Aim of the task » Print, please, exactly the lines from the one with "in_second: [398, 220, 451, 272]" through the final line of the data below, with both ends included and the pictures left out.

START Given records

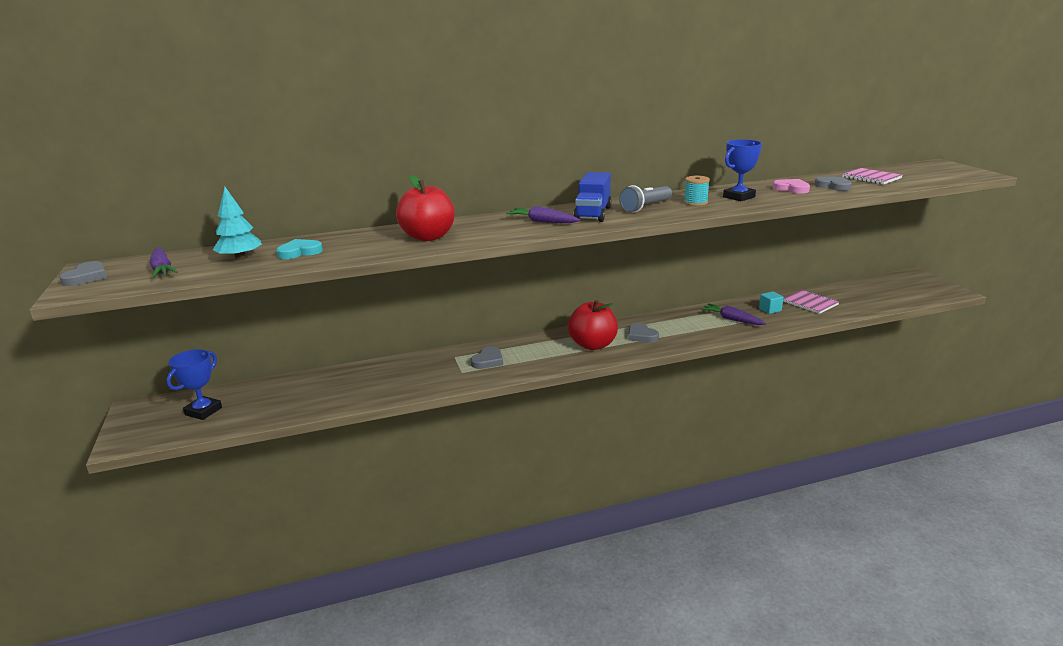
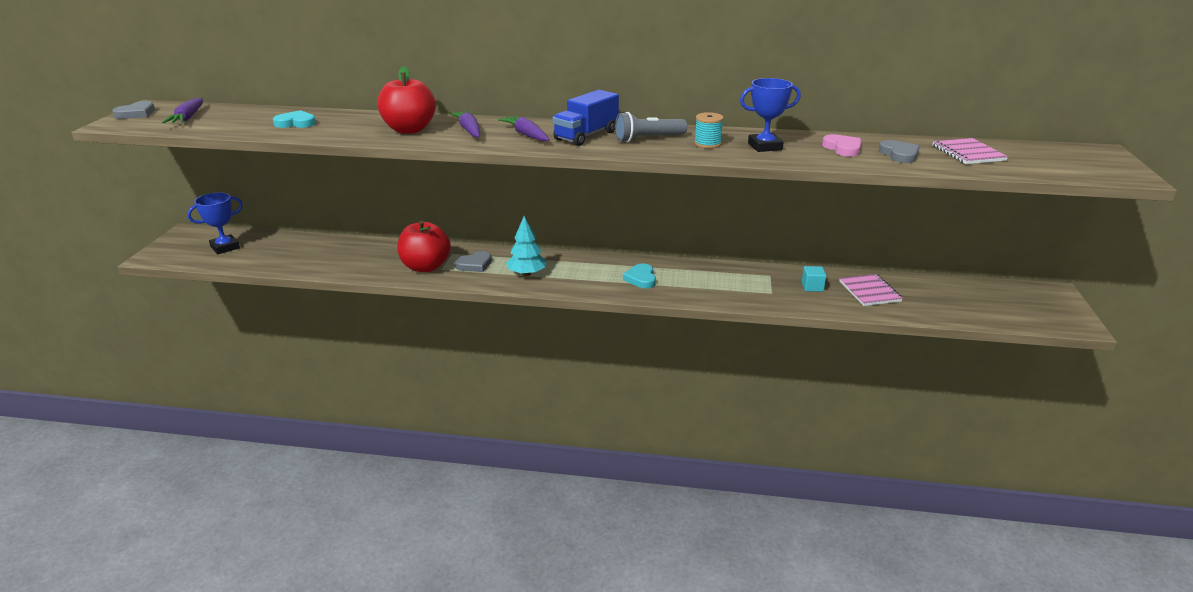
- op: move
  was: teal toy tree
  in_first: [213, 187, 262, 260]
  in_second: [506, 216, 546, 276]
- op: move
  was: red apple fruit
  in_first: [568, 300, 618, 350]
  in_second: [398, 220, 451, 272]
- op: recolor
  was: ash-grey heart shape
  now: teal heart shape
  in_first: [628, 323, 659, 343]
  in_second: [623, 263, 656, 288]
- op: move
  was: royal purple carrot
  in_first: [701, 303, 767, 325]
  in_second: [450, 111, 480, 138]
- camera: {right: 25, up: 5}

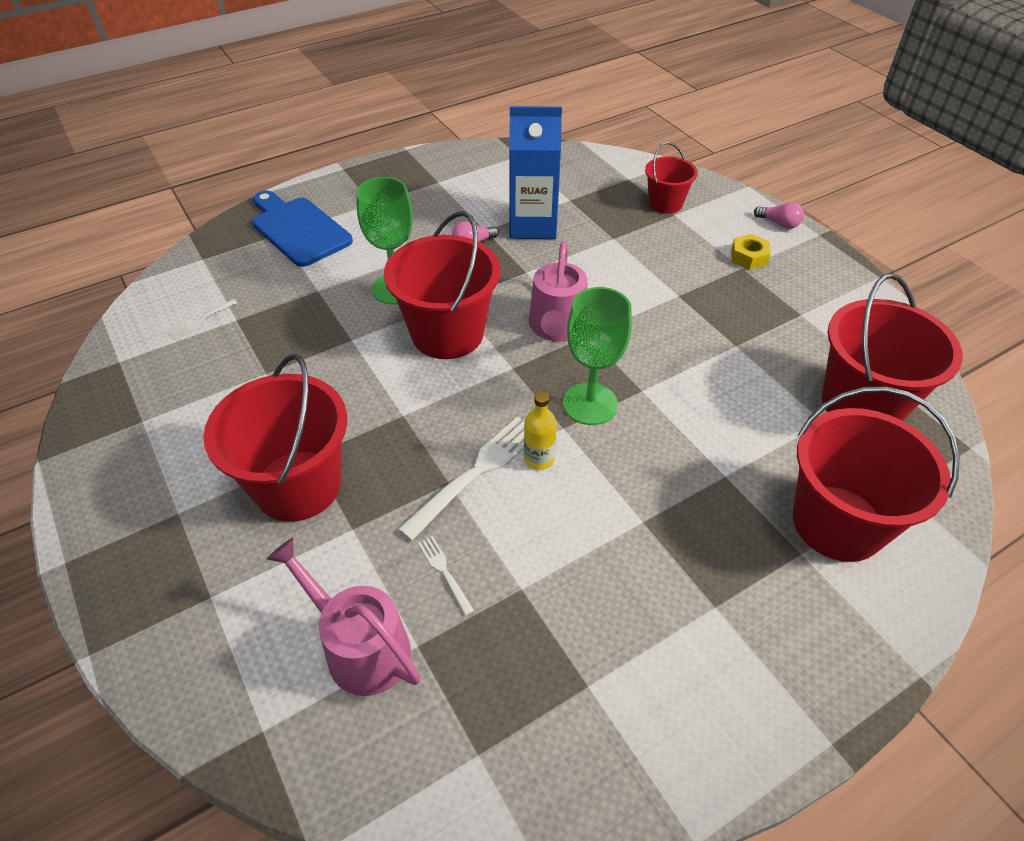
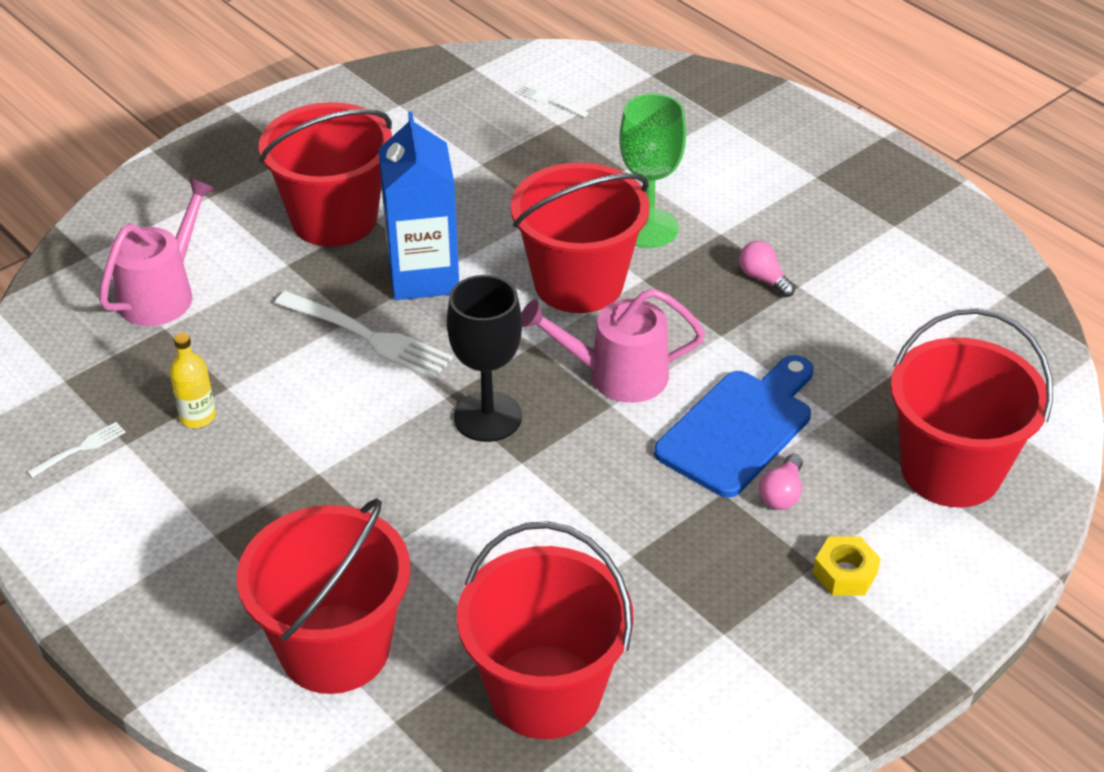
- op: move
  was: royal blue chopping board
  in_first: [252, 190, 353, 267]
  in_second: [654, 355, 813, 498]
- op: move
  was: pure white fork
  in_first: [418, 536, 474, 616]
  in_second: [27, 422, 126, 478]
- op: move
  was: royal blue milk carton
  in_first: [509, 106, 562, 239]
  in_second: [378, 111, 459, 300]
- op: move
  was: bright yellow flask
  in_first: [524, 392, 557, 470]
  in_second: [170, 333, 216, 428]
- op: recolor
  was: green wine glass
  now: ebony wine glass
  in_first: [563, 287, 632, 425]
  in_second: [447, 275, 522, 442]
- op: resize
  was: red bucket
  in_first: [645, 142, 698, 214]
  in_second: [890, 308, 1053, 508]
  ratio: 1.8
- op: move
  was: pink light bulb
  in_first: [754, 202, 804, 229]
  in_second: [759, 454, 803, 510]
- camera: {right: 80, up: -5}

END Given records

Answer space »
  in_second: [398, 220, 451, 272]
- op: recolor
  was: ash-grey heart shape
  now: teal heart shape
  in_first: [628, 323, 659, 343]
  in_second: [623, 263, 656, 288]
- op: move
  was: royal purple carrot
  in_first: [701, 303, 767, 325]
  in_second: [450, 111, 480, 138]
- camera: {right: 25, up: 5}

- op: move
  was: royal blue chopping board
  in_first: [252, 190, 353, 267]
  in_second: [654, 355, 813, 498]
- op: move
  was: pure white fork
  in_first: [418, 536, 474, 616]
  in_second: [27, 422, 126, 478]
- op: move
  was: royal blue milk carton
  in_first: [509, 106, 562, 239]
  in_second: [378, 111, 459, 300]
- op: move
  was: bright yellow flask
  in_first: [524, 392, 557, 470]
  in_second: [170, 333, 216, 428]
- op: recolor
  was: green wine glass
  now: ebony wine glass
  in_first: [563, 287, 632, 425]
  in_second: [447, 275, 522, 442]
- op: resize
  was: red bucket
  in_first: [645, 142, 698, 214]
  in_second: [890, 308, 1053, 508]
  ratio: 1.8
- op: move
  was: pink light bulb
  in_first: [754, 202, 804, 229]
  in_second: [759, 454, 803, 510]
- camera: {right: 80, up: -5}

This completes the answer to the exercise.